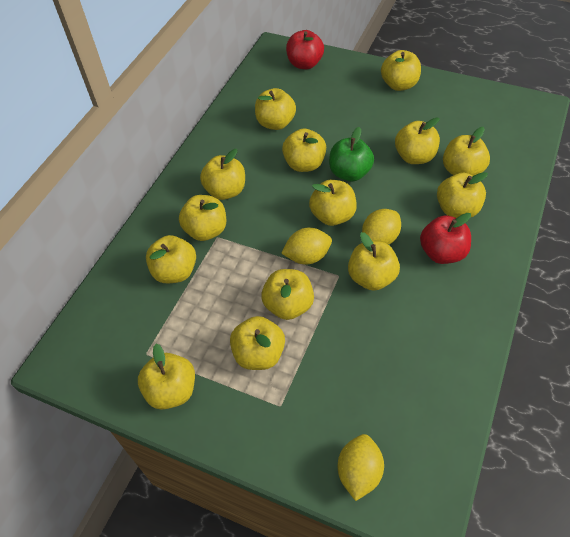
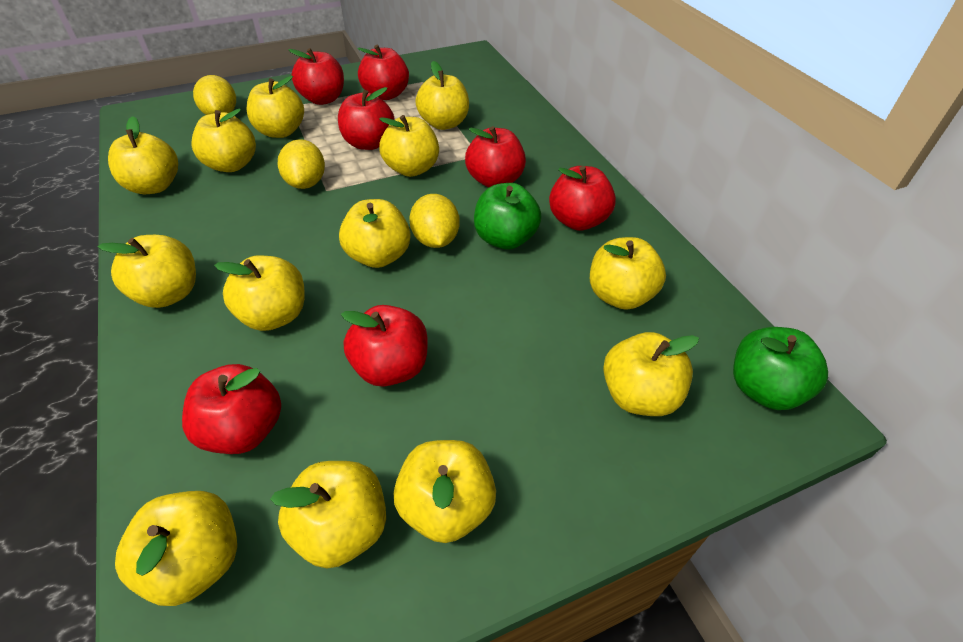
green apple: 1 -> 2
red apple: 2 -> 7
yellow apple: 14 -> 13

* * *

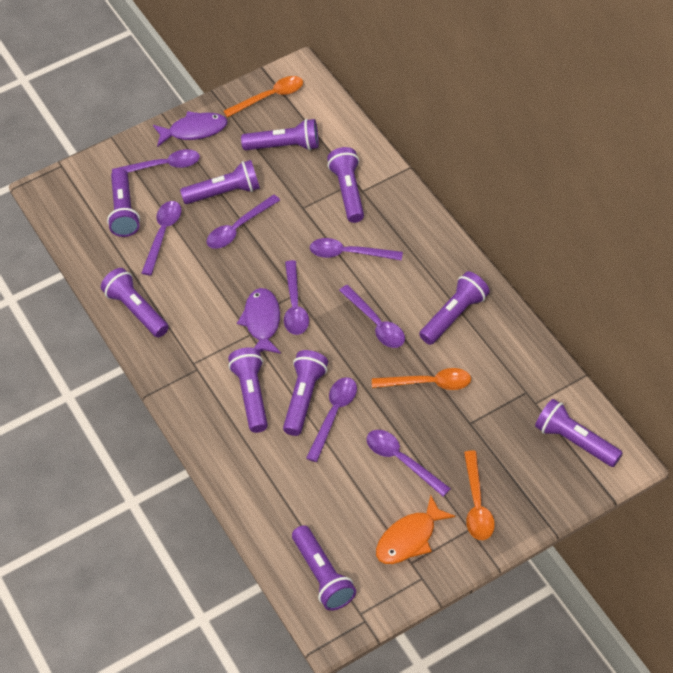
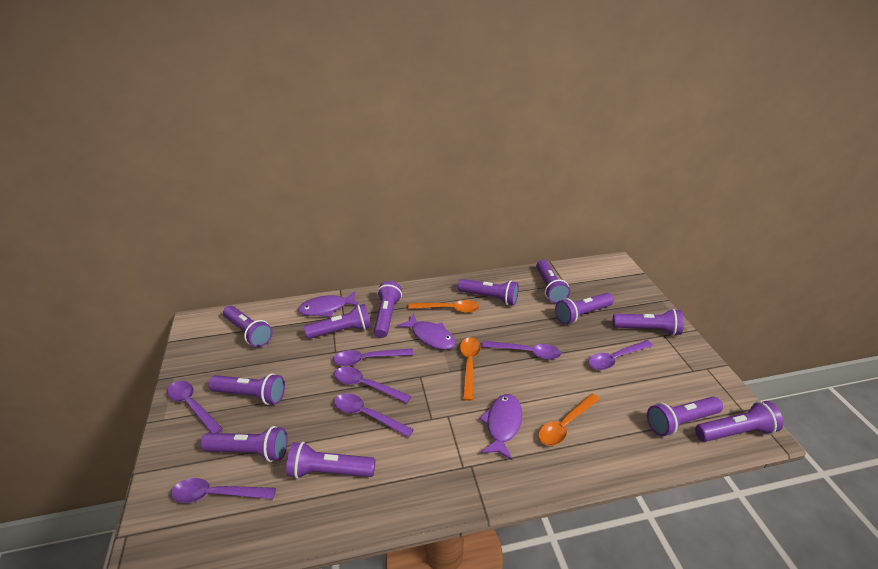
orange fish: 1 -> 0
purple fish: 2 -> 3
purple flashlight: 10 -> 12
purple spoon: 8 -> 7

--

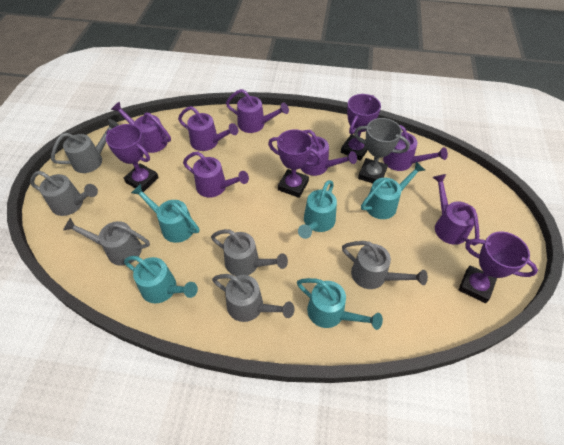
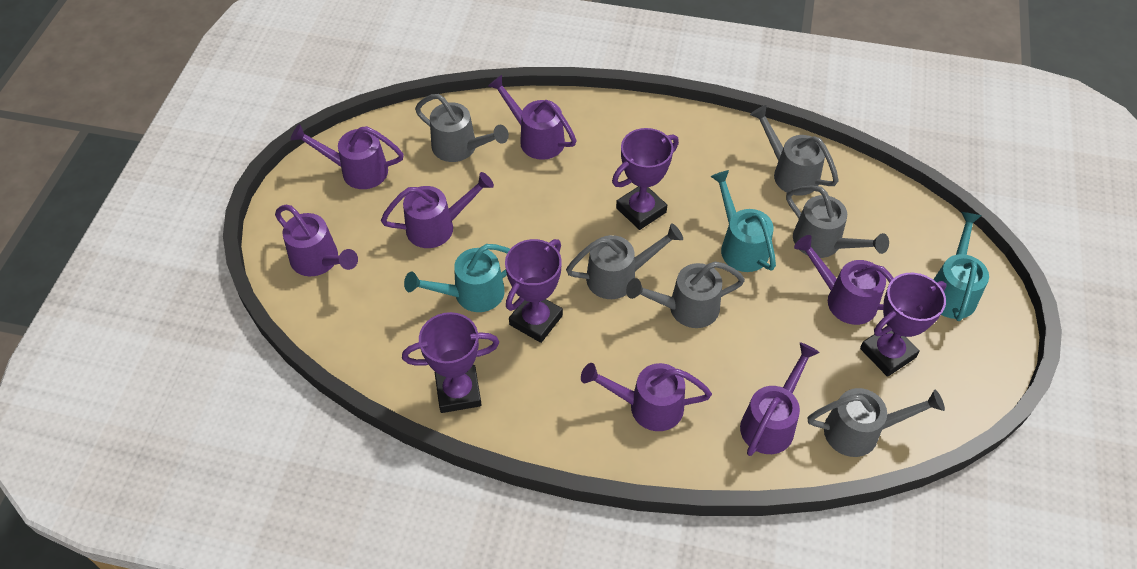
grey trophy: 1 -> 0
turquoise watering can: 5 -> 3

*What is needed*:
Out of the data above, transcribe exactly and only the lines starting with the line that has "orange fish: 1 -> 0" and going on through the line that has "purple spoon: 8 -> 7", both included.

*Response*:
orange fish: 1 -> 0
purple fish: 2 -> 3
purple flashlight: 10 -> 12
purple spoon: 8 -> 7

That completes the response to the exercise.